■ WORK TO COMPLETE ■
Ignoring the pictures, copy the data exactly.

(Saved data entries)
▬▬▬

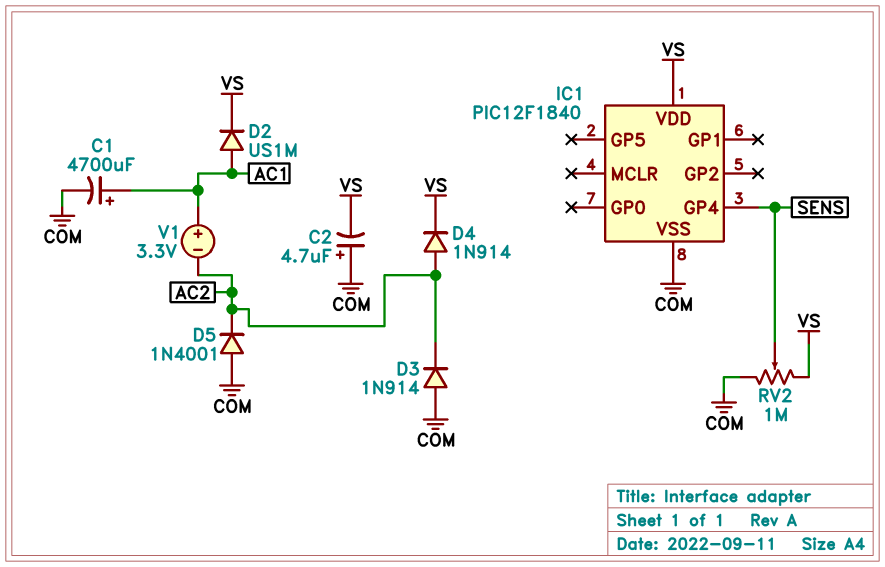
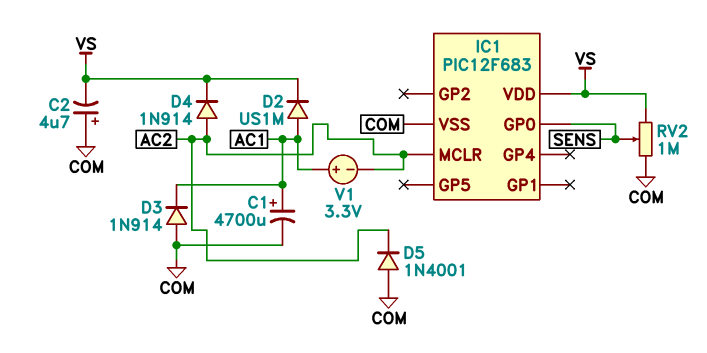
D3: diode 1N914 (A COM, K AC2) -> diode 1N914 (A COM, K AC1)
IC1: PIC12F1840 -> PIC12F683
IC1 pin GP0: none -> SENS
IC1 pin GP4: SENS -> none
IC1 pin MCLR: none -> AC2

▬▬▬

■ OUTPUT BELOW ■
D3: diode 1N914 (A COM, K AC2) -> diode 1N914 (A COM, K AC1)
IC1: PIC12F1840 -> PIC12F683
IC1 pin GP0: none -> SENS
IC1 pin GP4: SENS -> none
IC1 pin MCLR: none -> AC2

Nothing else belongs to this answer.